■ **Instruction**: Reproduce the entries exactly, but keep the pictures out of the copy.

■ **Object state comparisons**:

• • • • •

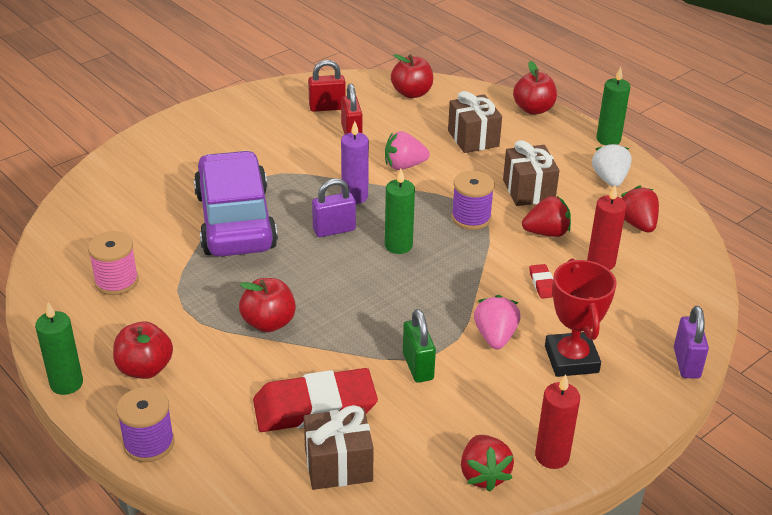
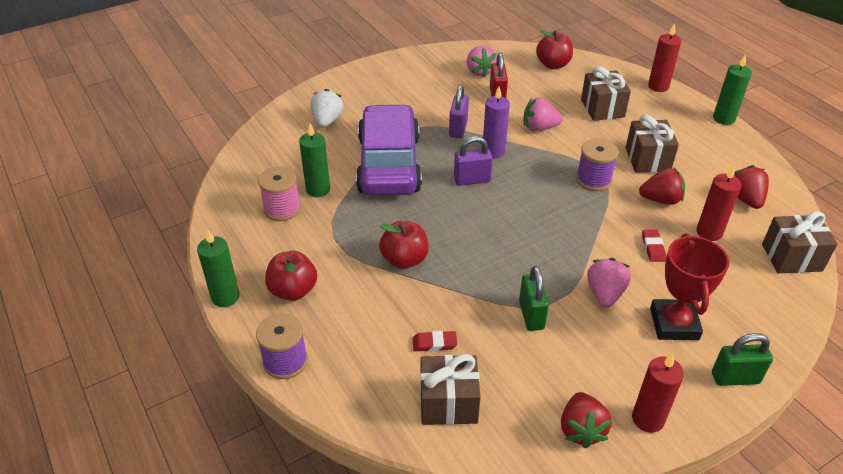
camera: 10 degrees right, 5 degrees up
red eraser [253,368,378,432] -> red eraser [413,331,457,352], size x0.41
red padlock [308,60,346,112] -> pink strawberry [467,45,497,78]
green candle [385,169,415,254] -> green candle moved to [299,123,330,197]
red apple [513,61,557,115] -> red candle [648,23,681,92]
white strawberry [592,142,632,187] -> white strawberry moved to [311,89,343,127]
purple padlock [674,306,709,379] -> purple padlock moved to [449,85,469,138]
none -> green padlock [712,333,773,386]
none -> brown gift [762,211,838,274]

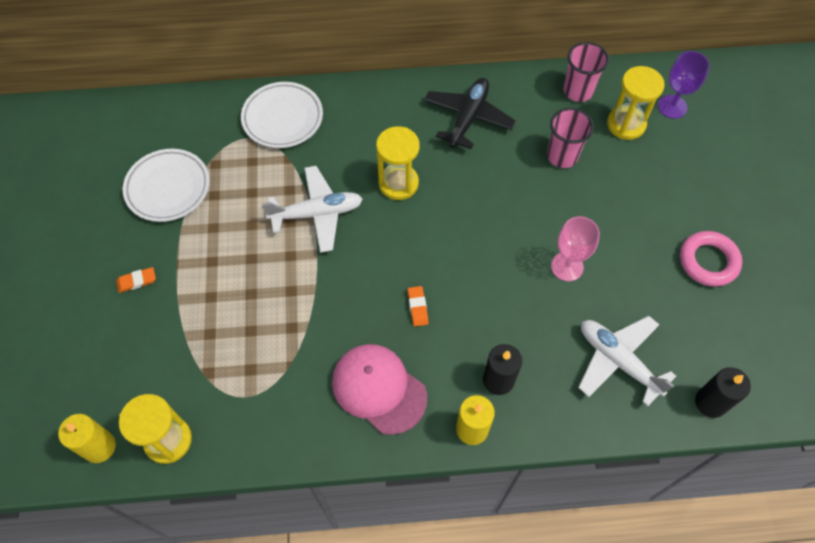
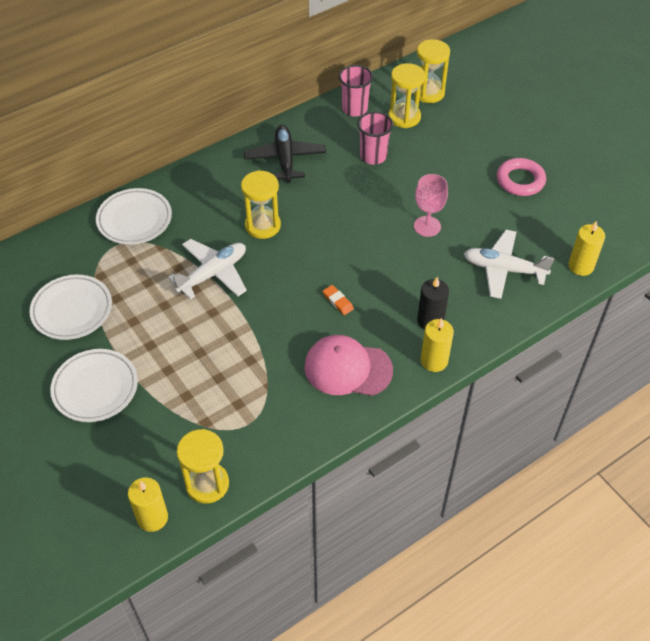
camera: 30 degrees left, 10 degrees down
orange eraser [116,267,156,293] -> white plate [50,349,138,422]
purple goblet [658,51,710,119] -> yellow hourglass [413,39,450,103]
black candle [695,367,751,418] -> yellow candle [568,221,605,276]

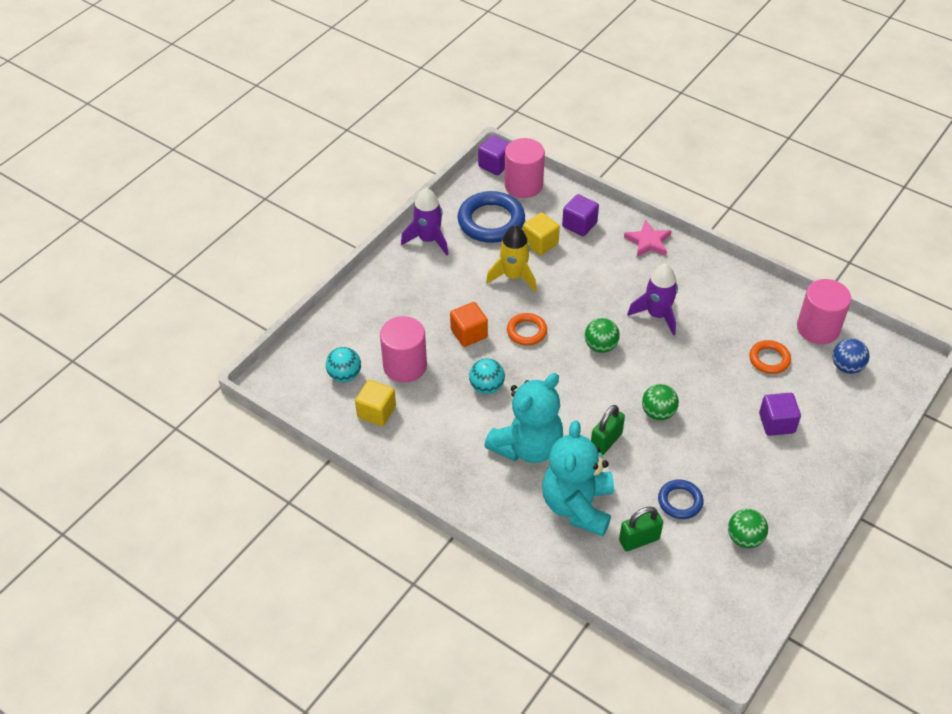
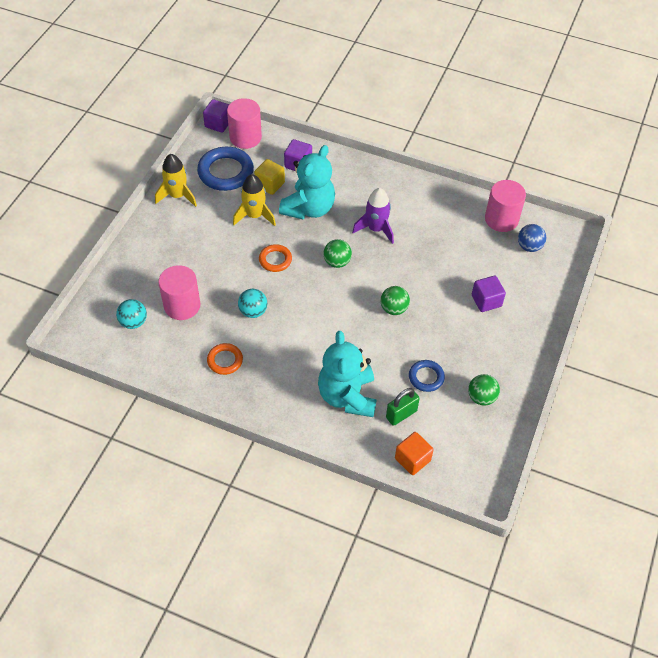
camera: 15 degrees left, 5 degrees up
yellow cube [355,380,396,426] -> none
purple rocket [401,188,449,255] -> yellow rocket [155,154,197,207]
orange cube [450,302,488,347] -> orange cube moved to [395,432,434,475]
turquoise teddy bear [484,373,563,463] -> turquoise teddy bear moved to [279,145,335,219]
green padlock [591,405,625,455] -> none
pink star [624,220,671,257] -> none
orange ring [749,340,791,374] -> orange ring moved to [207,343,243,375]

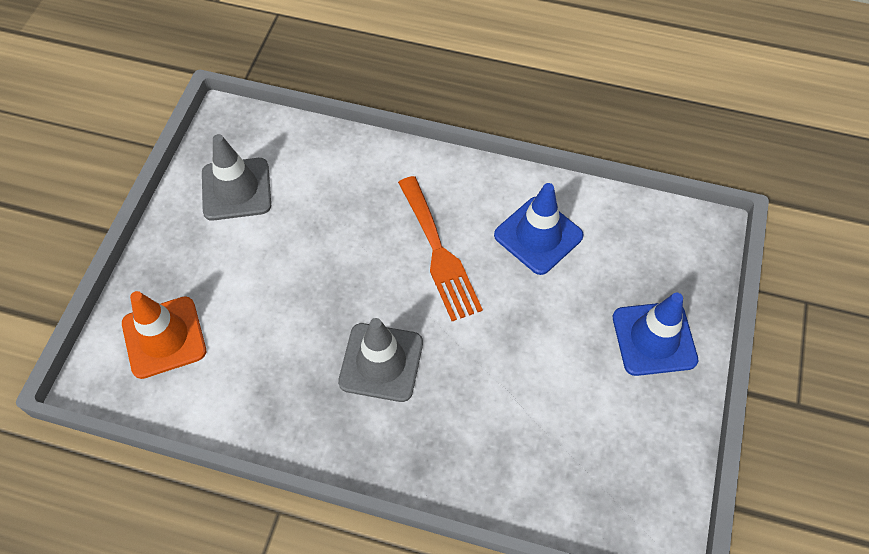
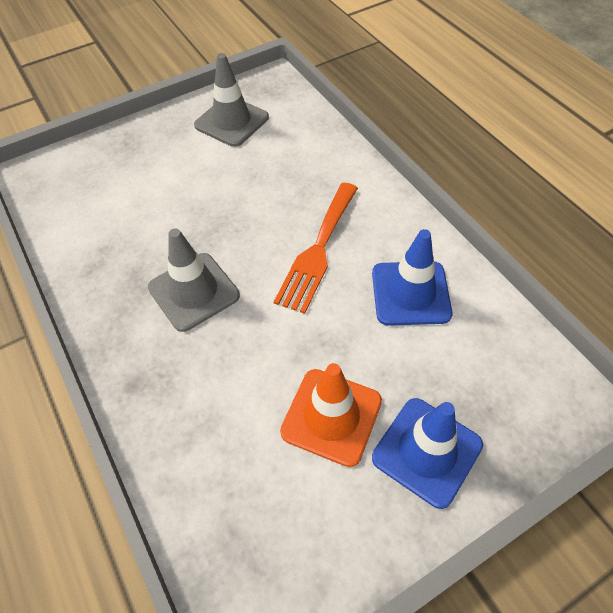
camera: 45 degrees right, 5 degrees down
orange traffic cone [122,291,206,379] -> orange traffic cone moved to [280,363,382,467]

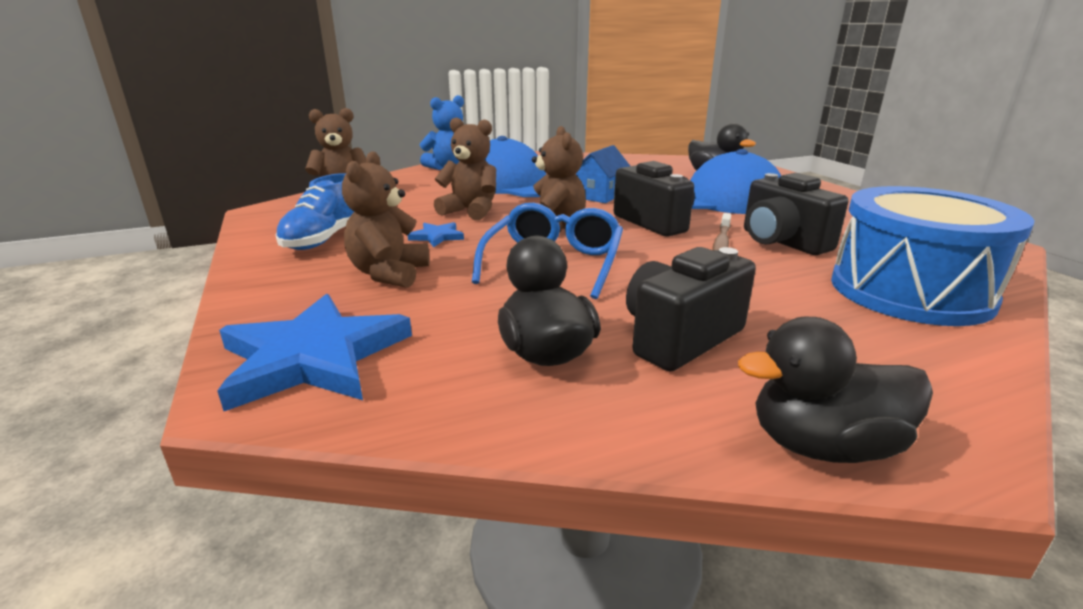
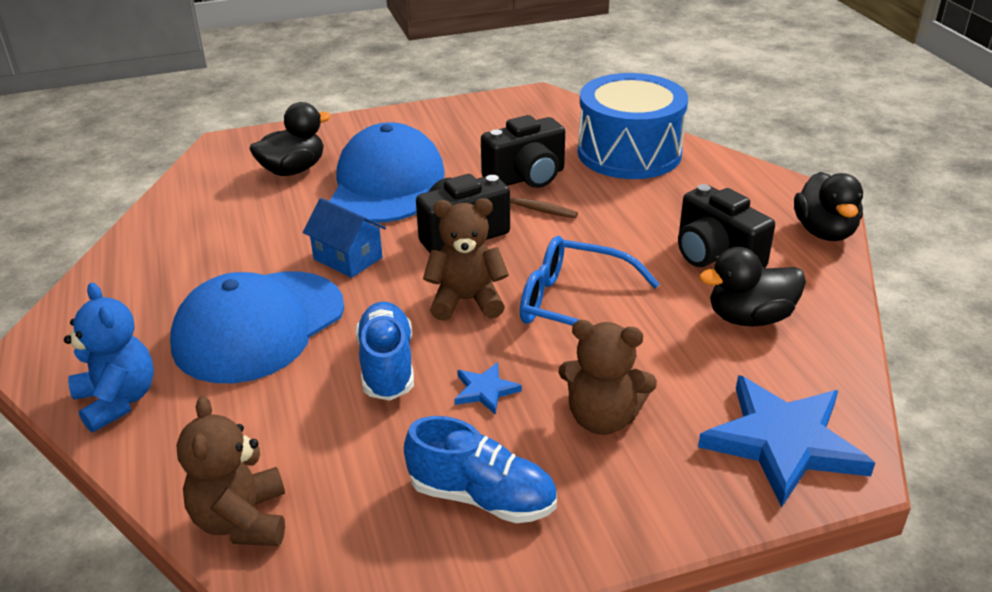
camera: 85 degrees left, 10 degrees up
brown teddy bear [434,117,496,220] -> blue shoe [356,302,414,401]

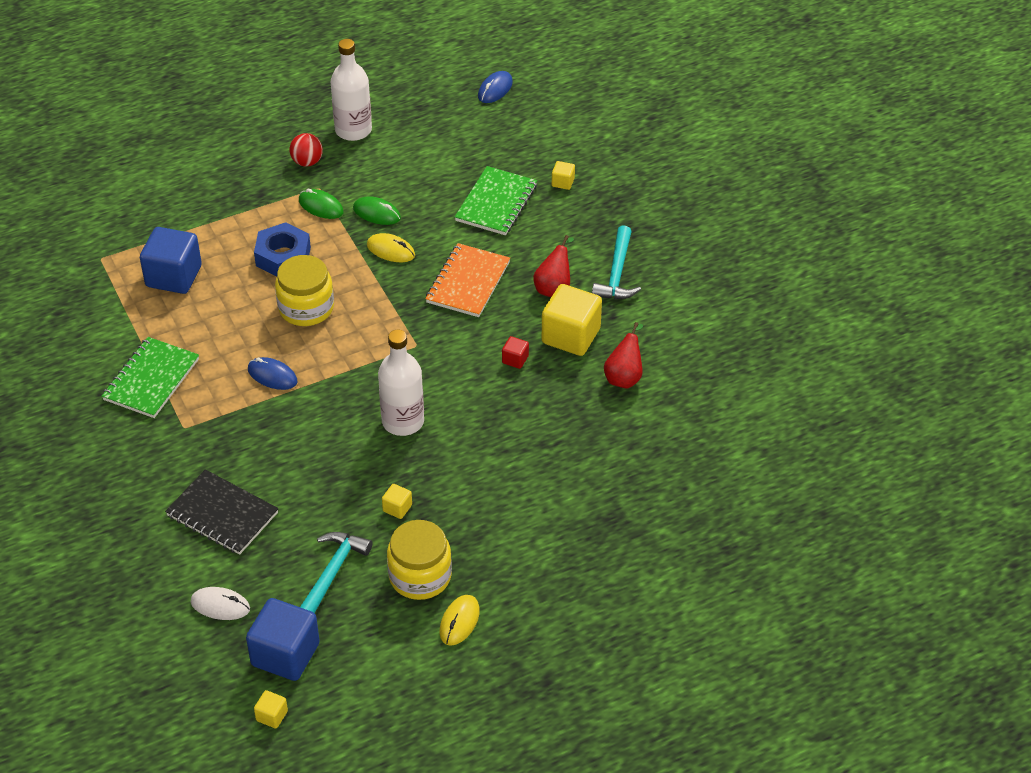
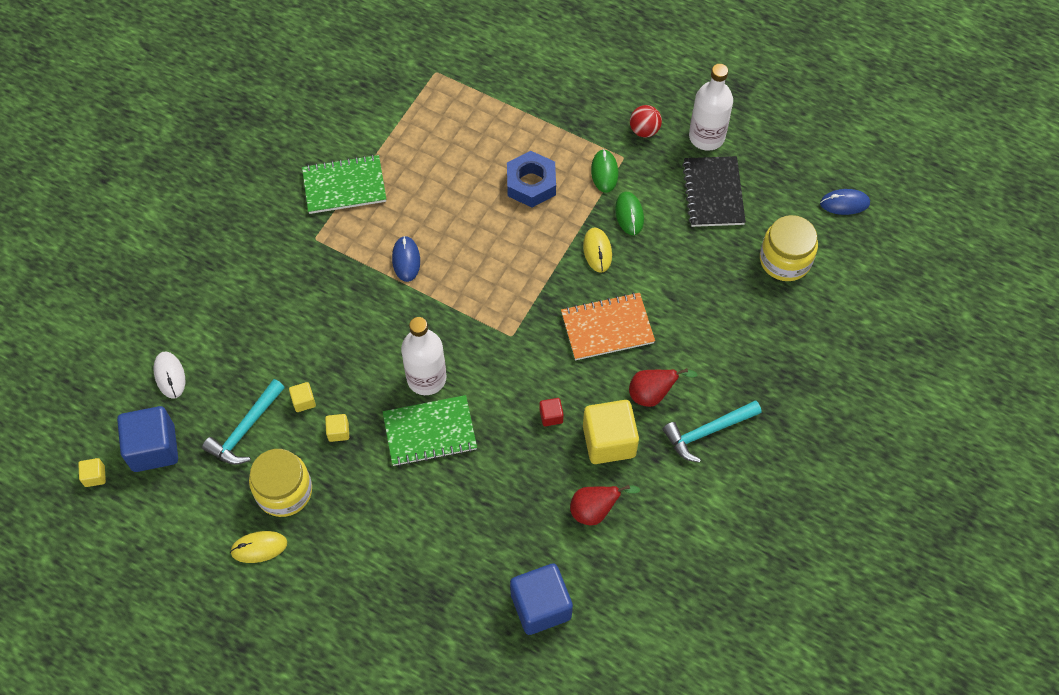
camera: 55 degrees right, 15 degrees up
blue cube [140,227,202,294] -> blue cube moved to [510,563,573,635]
black notebook [165,469,279,555] -> black notebook moved to [682,156,746,227]
yellow jar [275,255,334,326] -> yellow jar moved to [760,215,818,281]
turquoise hammer [300,532,372,613] -> turquoise hammer turned 135 degrees clockwise [202,379,285,465]
green notebook [455,166,537,235] -> green notebook moved to [383,395,477,466]
yellow cube [552,161,575,190] -> yellow cube moved to [289,382,316,412]

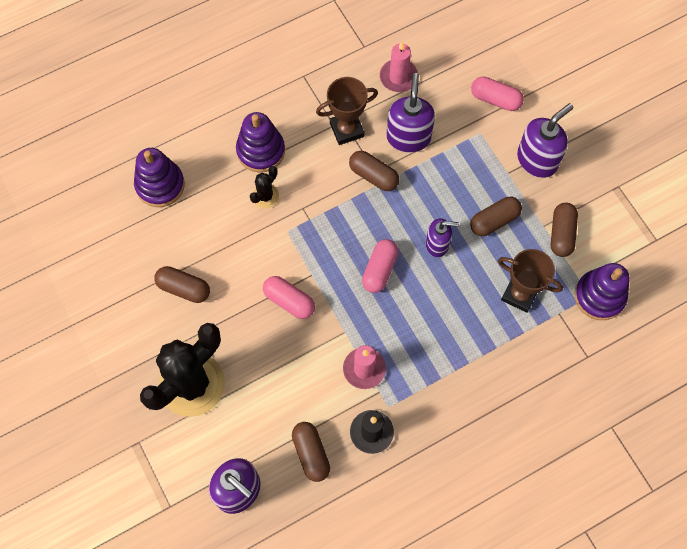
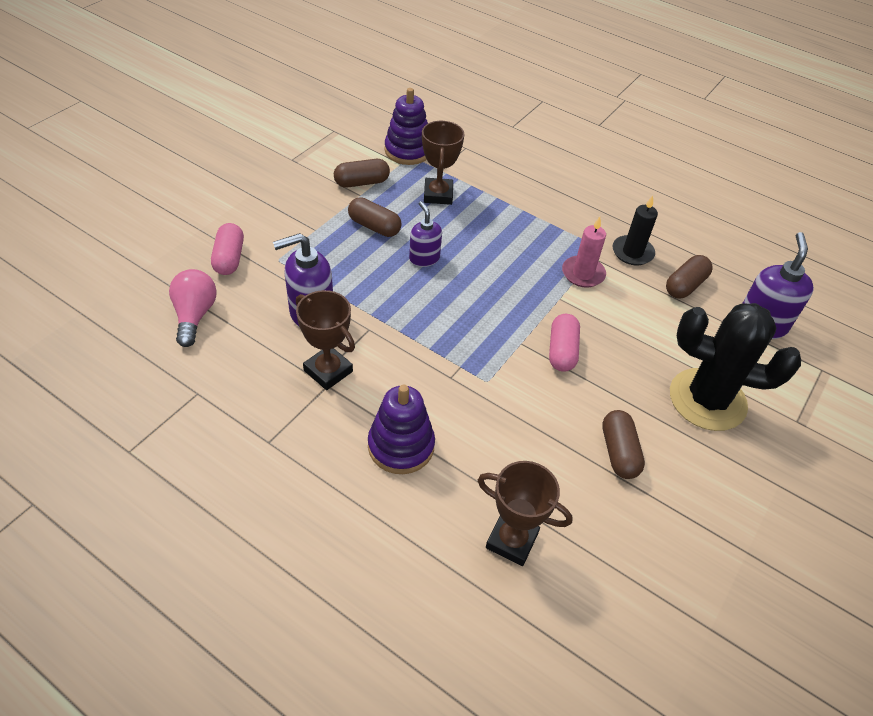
camera: 120 degrees left, 20 degrees down
purple stacking toy [134,148,185,207] -> brown trophy [478,461,573,566]
black cactus [250,166,279,209] -> none
brown capsule [349,151,399,191] -> none
pink capsule [362,239,398,293] -> none
pink candle [380,42,418,92] -> none
purple soap dispenser [517,103,573,178] -> none
none -> pink light bulb [169,269,217,347]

• • • • •

■ **Task solution**:
camera: 10 degrees right, 5 degrees up
red eraser [253,368,378,432] -> red eraser [413,331,457,352], size x0.41
red padlock [308,60,346,112] -> pink strawberry [467,45,497,78]
green candle [385,169,415,254] -> green candle moved to [299,123,330,197]
red apple [513,61,557,115] -> red candle [648,23,681,92]
white strawberry [592,142,632,187] -> white strawberry moved to [311,89,343,127]
purple padlock [674,306,709,379] -> purple padlock moved to [449,85,469,138]
none -> green padlock [712,333,773,386]
none -> brown gift [762,211,838,274]

camera: 30 degrees left, 10 degrees down
orange eraser [116,267,156,293] -> white plate [50,349,138,422]
purple goblet [658,51,710,119] -> yellow hourglass [413,39,450,103]
black candle [695,367,751,418] -> yellow candle [568,221,605,276]

camera: 15 degrees left, 5 degrees up
yellow cube [355,380,396,426] -> none
purple rocket [401,188,449,255] -> yellow rocket [155,154,197,207]
orange cube [450,302,488,347] -> orange cube moved to [395,432,434,475]
turquoise teddy bear [484,373,563,463] -> turquoise teddy bear moved to [279,145,335,219]
green padlock [591,405,625,455] -> none
pink star [624,220,671,257] -> none
orange ring [749,340,791,374] -> orange ring moved to [207,343,243,375]

camera: 45 degrees right, 5 degrees down
orange traffic cone [122,291,206,379] -> orange traffic cone moved to [280,363,382,467]

camera: 85 degrees left, 10 degrees up
brown teddy bear [434,117,496,220] -> blue shoe [356,302,414,401]

camera: 55 degrees right, 15 degrees up
blue cube [140,227,202,294] -> blue cube moved to [510,563,573,635]
black notebook [165,469,279,555] -> black notebook moved to [682,156,746,227]
yellow jar [275,255,334,326] -> yellow jar moved to [760,215,818,281]
turquoise hammer [300,532,372,613] -> turquoise hammer turned 135 degrees clockwise [202,379,285,465]
green notebook [455,166,537,235] -> green notebook moved to [383,395,477,466]
yellow cube [552,161,575,190] -> yellow cube moved to [289,382,316,412]

camera: 120 degrees left, 20 degrees down
purple stacking toy [134,148,185,207] -> brown trophy [478,461,573,566]
black cactus [250,166,279,209] -> none
brown capsule [349,151,399,191] -> none
pink capsule [362,239,398,293] -> none
pink candle [380,42,418,92] -> none
purple soap dispenser [517,103,573,178] -> none
none -> pink light bulb [169,269,217,347]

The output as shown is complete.